→ **WHAT TO DO**
Pictures excluded, copy all of the data below exactly.

→ **INPUT RECORDS**

------------------------------------------------------------

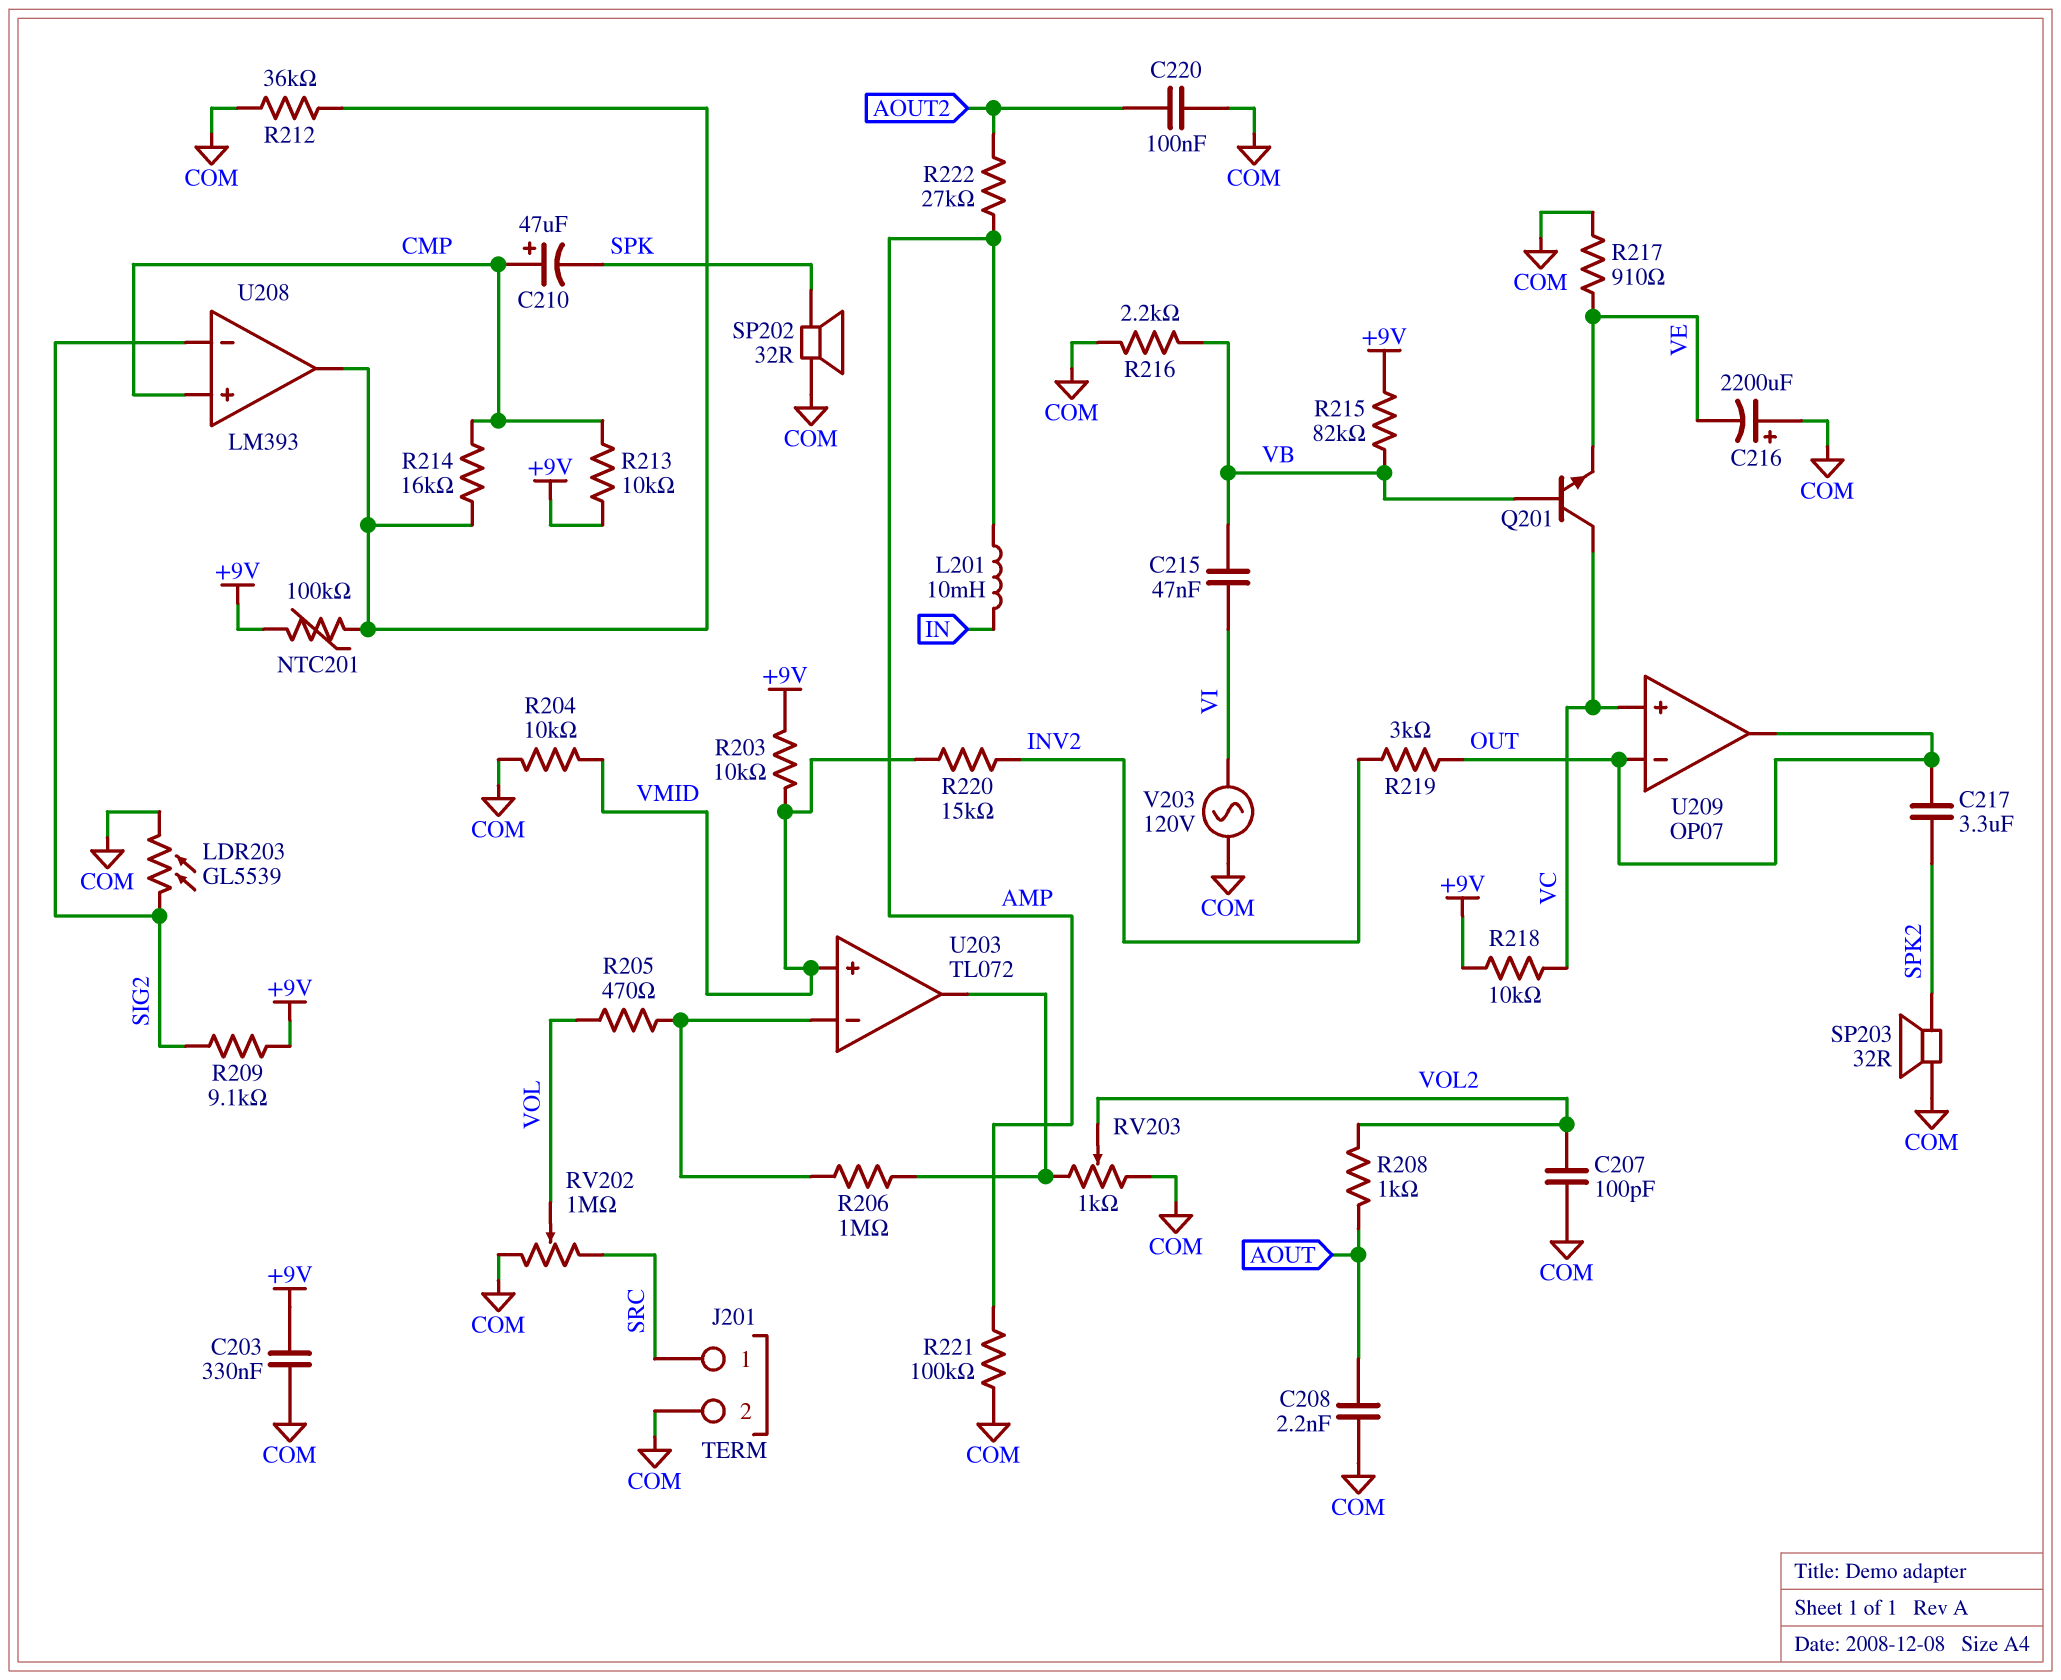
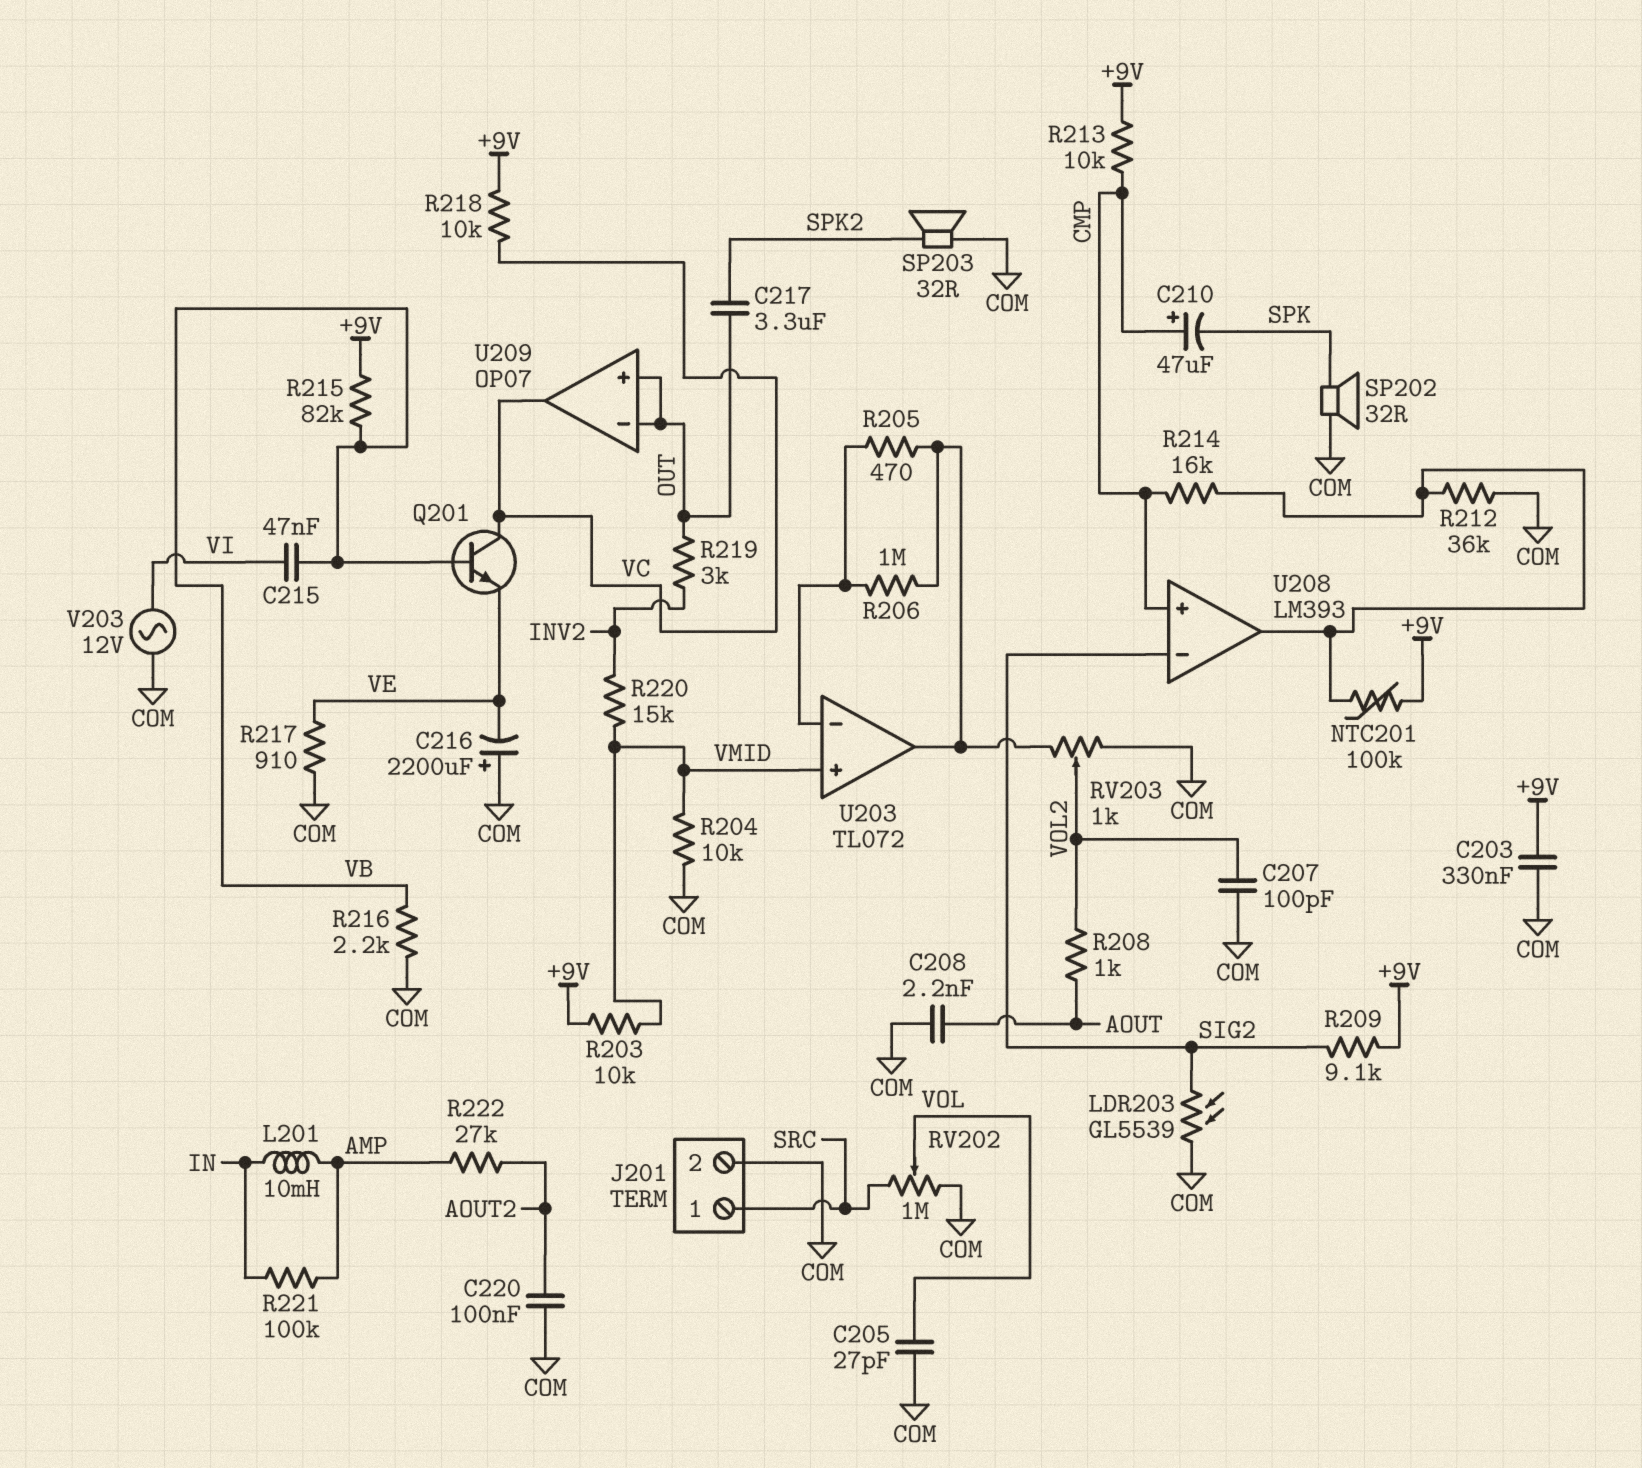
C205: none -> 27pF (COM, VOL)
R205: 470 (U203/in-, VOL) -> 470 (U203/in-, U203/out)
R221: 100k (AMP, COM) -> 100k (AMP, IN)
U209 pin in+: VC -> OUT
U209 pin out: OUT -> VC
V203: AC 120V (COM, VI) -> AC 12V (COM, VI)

------------------------------------------------------------

→ **REPLY**
C205: none -> 27pF (COM, VOL)
R205: 470 (U203/in-, VOL) -> 470 (U203/in-, U203/out)
R221: 100k (AMP, COM) -> 100k (AMP, IN)
U209 pin in+: VC -> OUT
U209 pin out: OUT -> VC
V203: AC 120V (COM, VI) -> AC 12V (COM, VI)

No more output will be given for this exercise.